Recorded data |
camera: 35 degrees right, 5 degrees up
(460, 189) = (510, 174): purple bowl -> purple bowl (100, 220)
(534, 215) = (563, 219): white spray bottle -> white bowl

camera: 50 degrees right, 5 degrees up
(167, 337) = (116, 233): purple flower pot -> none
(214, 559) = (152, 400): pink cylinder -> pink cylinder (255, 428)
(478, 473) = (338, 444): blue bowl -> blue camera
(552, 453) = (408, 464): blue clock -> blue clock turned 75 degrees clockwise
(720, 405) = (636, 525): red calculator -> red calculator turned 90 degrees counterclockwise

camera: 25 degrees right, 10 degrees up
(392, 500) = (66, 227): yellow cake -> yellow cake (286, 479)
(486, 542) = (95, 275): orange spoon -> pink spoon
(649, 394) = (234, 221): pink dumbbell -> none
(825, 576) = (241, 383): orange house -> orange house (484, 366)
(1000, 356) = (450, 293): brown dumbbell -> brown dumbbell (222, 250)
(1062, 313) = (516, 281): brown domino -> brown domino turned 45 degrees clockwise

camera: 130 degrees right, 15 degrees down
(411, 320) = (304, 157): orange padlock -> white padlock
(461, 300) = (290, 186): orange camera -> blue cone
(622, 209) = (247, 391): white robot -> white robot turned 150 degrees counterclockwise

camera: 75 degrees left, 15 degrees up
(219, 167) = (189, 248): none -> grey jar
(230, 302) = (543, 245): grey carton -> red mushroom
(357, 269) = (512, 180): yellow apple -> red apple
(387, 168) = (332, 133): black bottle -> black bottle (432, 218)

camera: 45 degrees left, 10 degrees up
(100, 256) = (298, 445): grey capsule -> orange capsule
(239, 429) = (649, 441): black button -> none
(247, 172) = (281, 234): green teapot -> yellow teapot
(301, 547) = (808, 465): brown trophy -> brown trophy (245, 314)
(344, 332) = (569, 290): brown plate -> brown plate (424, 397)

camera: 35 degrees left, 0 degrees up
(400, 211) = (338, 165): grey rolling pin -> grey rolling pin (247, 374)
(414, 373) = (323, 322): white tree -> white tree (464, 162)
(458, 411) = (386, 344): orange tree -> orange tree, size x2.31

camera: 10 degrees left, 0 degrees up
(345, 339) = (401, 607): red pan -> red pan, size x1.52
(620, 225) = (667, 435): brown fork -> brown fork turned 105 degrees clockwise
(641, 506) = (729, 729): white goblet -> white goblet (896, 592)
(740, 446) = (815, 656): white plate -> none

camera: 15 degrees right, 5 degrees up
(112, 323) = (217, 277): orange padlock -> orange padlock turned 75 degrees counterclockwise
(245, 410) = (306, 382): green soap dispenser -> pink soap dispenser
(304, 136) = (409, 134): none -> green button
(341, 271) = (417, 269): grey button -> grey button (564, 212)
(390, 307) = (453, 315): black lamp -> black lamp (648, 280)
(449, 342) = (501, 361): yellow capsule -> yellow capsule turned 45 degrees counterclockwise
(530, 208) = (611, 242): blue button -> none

What to produce | All of the records above should be transcribed exactly.

Expected answer |
camera: 35 degrees right, 5 degrees up
(460, 189) = (510, 174): purple bowl -> purple bowl (100, 220)
(534, 215) = (563, 219): white spray bottle -> white bowl

camera: 50 degrees right, 5 degrees up
(167, 337) = (116, 233): purple flower pot -> none
(214, 559) = (152, 400): pink cylinder -> pink cylinder (255, 428)
(478, 473) = (338, 444): blue bowl -> blue camera
(552, 453) = (408, 464): blue clock -> blue clock turned 75 degrees clockwise
(720, 405) = (636, 525): red calculator -> red calculator turned 90 degrees counterclockwise

camera: 25 degrees right, 10 degrees up
(392, 500) = (66, 227): yellow cake -> yellow cake (286, 479)
(486, 542) = (95, 275): orange spoon -> pink spoon
(649, 394) = (234, 221): pink dumbbell -> none
(825, 576) = (241, 383): orange house -> orange house (484, 366)
(1000, 356) = (450, 293): brown dumbbell -> brown dumbbell (222, 250)
(1062, 313) = (516, 281): brown domino -> brown domino turned 45 degrees clockwise

camera: 130 degrees right, 15 degrees down
(411, 320) = (304, 157): orange padlock -> white padlock
(461, 300) = (290, 186): orange camera -> blue cone
(622, 209) = (247, 391): white robot -> white robot turned 150 degrees counterclockwise

camera: 75 degrees left, 15 degrees up
(219, 167) = (189, 248): none -> grey jar
(230, 302) = (543, 245): grey carton -> red mushroom
(357, 269) = (512, 180): yellow apple -> red apple
(387, 168) = (332, 133): black bottle -> black bottle (432, 218)

camera: 45 degrees left, 10 degrees up
(100, 256) = (298, 445): grey capsule -> orange capsule
(239, 429) = (649, 441): black button -> none
(247, 172) = (281, 234): green teapot -> yellow teapot
(301, 547) = (808, 465): brown trophy -> brown trophy (245, 314)
(344, 332) = (569, 290): brown plate -> brown plate (424, 397)

camera: 35 degrees left, 0 degrees up
(400, 211) = (338, 165): grey rolling pin -> grey rolling pin (247, 374)
(414, 373) = (323, 322): white tree -> white tree (464, 162)
(458, 411) = (386, 344): orange tree -> orange tree, size x2.31

camera: 10 degrees left, 0 degrees up
(345, 339) = (401, 607): red pan -> red pan, size x1.52
(620, 225) = (667, 435): brown fork -> brown fork turned 105 degrees clockwise
(641, 506) = (729, 729): white goblet -> white goblet (896, 592)
(740, 446) = (815, 656): white plate -> none

camera: 15 degrees right, 5 degrees up
(112, 323) = (217, 277): orange padlock -> orange padlock turned 75 degrees counterclockwise
(245, 410) = (306, 382): green soap dispenser -> pink soap dispenser
(304, 136) = (409, 134): none -> green button
(341, 271) = (417, 269): grey button -> grey button (564, 212)
(390, 307) = (453, 315): black lamp -> black lamp (648, 280)
(449, 342) = (501, 361): yellow capsule -> yellow capsule turned 45 degrees counterclockwise
(530, 208) = (611, 242): blue button -> none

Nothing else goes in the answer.